__Recorded data__.
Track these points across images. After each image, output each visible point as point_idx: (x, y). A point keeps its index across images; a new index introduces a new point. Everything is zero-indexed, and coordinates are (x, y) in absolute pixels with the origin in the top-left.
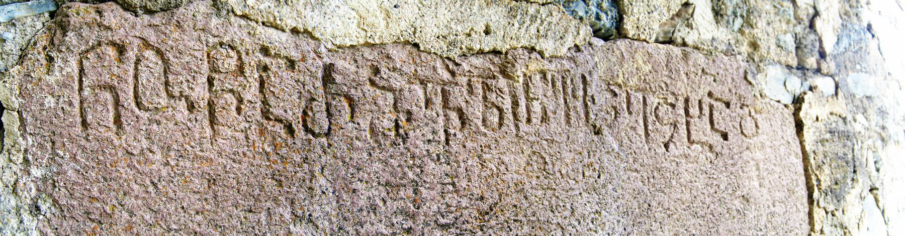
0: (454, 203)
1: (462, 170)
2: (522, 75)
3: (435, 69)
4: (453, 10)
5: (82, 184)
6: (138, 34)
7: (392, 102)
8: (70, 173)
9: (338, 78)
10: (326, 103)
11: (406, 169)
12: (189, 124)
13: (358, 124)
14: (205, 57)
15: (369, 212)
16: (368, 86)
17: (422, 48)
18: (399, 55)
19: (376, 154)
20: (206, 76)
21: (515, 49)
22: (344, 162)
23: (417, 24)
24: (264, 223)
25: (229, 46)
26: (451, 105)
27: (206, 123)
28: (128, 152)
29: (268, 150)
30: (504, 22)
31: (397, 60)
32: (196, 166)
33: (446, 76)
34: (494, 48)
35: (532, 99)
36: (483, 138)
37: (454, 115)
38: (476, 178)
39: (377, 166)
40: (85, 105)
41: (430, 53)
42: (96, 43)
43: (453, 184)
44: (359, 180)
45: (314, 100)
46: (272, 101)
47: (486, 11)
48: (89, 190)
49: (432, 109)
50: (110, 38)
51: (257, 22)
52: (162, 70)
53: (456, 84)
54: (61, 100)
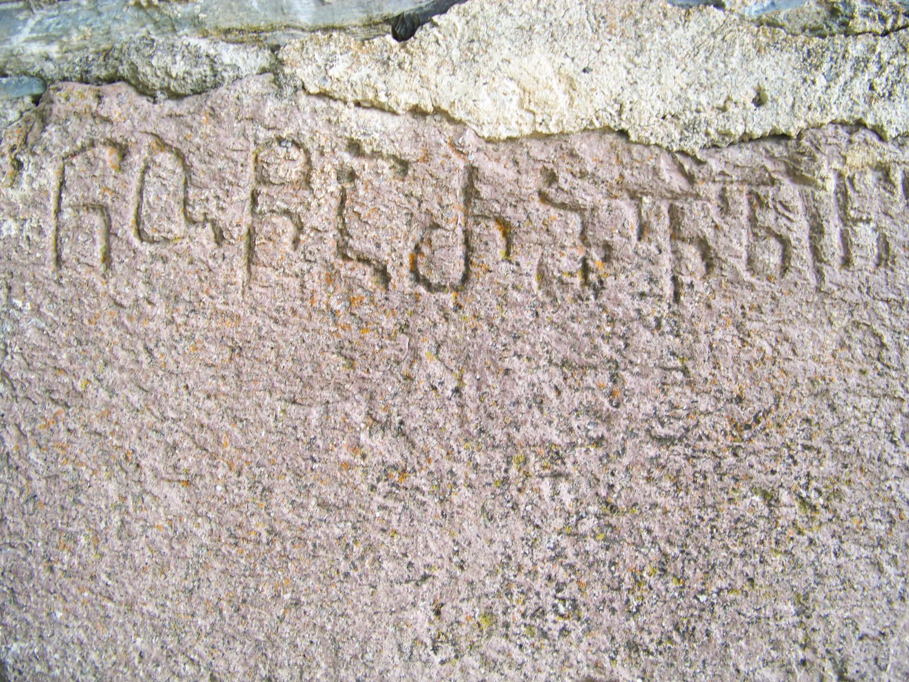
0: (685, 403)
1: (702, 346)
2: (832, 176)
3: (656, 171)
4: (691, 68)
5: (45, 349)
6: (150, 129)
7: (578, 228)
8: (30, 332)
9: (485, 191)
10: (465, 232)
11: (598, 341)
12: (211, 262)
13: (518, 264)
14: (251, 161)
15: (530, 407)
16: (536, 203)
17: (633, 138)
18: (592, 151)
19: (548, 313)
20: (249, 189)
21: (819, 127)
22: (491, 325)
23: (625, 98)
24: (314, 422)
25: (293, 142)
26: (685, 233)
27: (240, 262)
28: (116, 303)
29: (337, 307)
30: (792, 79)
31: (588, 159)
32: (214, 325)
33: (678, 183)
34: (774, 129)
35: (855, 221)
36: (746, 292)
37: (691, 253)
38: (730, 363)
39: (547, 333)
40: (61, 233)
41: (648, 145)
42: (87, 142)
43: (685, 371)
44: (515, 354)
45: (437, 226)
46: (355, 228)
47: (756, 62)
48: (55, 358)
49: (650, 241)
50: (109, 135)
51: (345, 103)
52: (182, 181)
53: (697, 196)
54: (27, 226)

__Written problem__. Rewrite all the entries above, replacing "images" with "frames" and leaving everything else unchanged. Omit the pictures from your answer.

__Exercise response__.
Track these points across frames. After each image, output each visible point as point_idx: (x, y). A point keeps its index across frames; a new index introduces a new point. Everything is zero-indexed, and coordinates are (x, y) in absolute pixels with the origin in the top-left.
0: (454, 203)
1: (462, 170)
2: (522, 75)
3: (435, 69)
4: (453, 10)
5: (82, 184)
6: (138, 34)
7: (392, 102)
8: (70, 173)
9: (338, 78)
10: (326, 103)
11: (406, 169)
12: (189, 124)
13: (358, 124)
14: (205, 57)
15: (369, 212)
16: (368, 86)
17: (422, 48)
18: (399, 55)
19: (376, 154)
20: (206, 76)
21: (515, 49)
22: (344, 162)
23: (417, 24)
24: (264, 223)
25: (229, 46)
26: (451, 105)
27: (206, 123)
28: (128, 152)
29: (268, 150)
30: (504, 22)
31: (397, 60)
32: (196, 166)
33: (446, 76)
34: (494, 48)
35: (532, 99)
36: (483, 138)
37: (454, 115)
38: (476, 178)
39: (377, 166)
40: (85, 105)
41: (430, 53)
42: (96, 43)
43: (453, 184)
44: (359, 180)
45: (314, 100)
46: (272, 101)
47: (486, 11)
48: (89, 190)
49: (432, 109)
50: (110, 38)
51: (257, 22)
52: (162, 70)
53: (456, 84)
54: (61, 100)
0: (685, 403)
1: (702, 346)
2: (832, 176)
3: (656, 171)
4: (691, 68)
5: (45, 349)
6: (150, 129)
7: (578, 228)
8: (30, 332)
9: (485, 191)
10: (465, 232)
11: (598, 341)
12: (211, 262)
13: (518, 264)
14: (251, 161)
15: (530, 407)
16: (536, 203)
17: (633, 138)
18: (592, 151)
19: (548, 313)
20: (249, 189)
21: (819, 127)
22: (491, 325)
23: (625, 98)
24: (314, 422)
25: (293, 142)
26: (685, 233)
27: (240, 262)
28: (116, 303)
29: (337, 307)
30: (792, 79)
31: (588, 159)
32: (214, 325)
33: (678, 183)
34: (774, 129)
35: (855, 221)
36: (746, 292)
37: (691, 253)
38: (730, 363)
39: (547, 333)
40: (61, 233)
41: (648, 145)
42: (87, 142)
43: (685, 371)
44: (515, 354)
45: (437, 226)
46: (355, 228)
47: (756, 62)
48: (55, 358)
49: (650, 241)
50: (109, 135)
51: (345, 103)
52: (182, 181)
53: (697, 196)
54: (27, 226)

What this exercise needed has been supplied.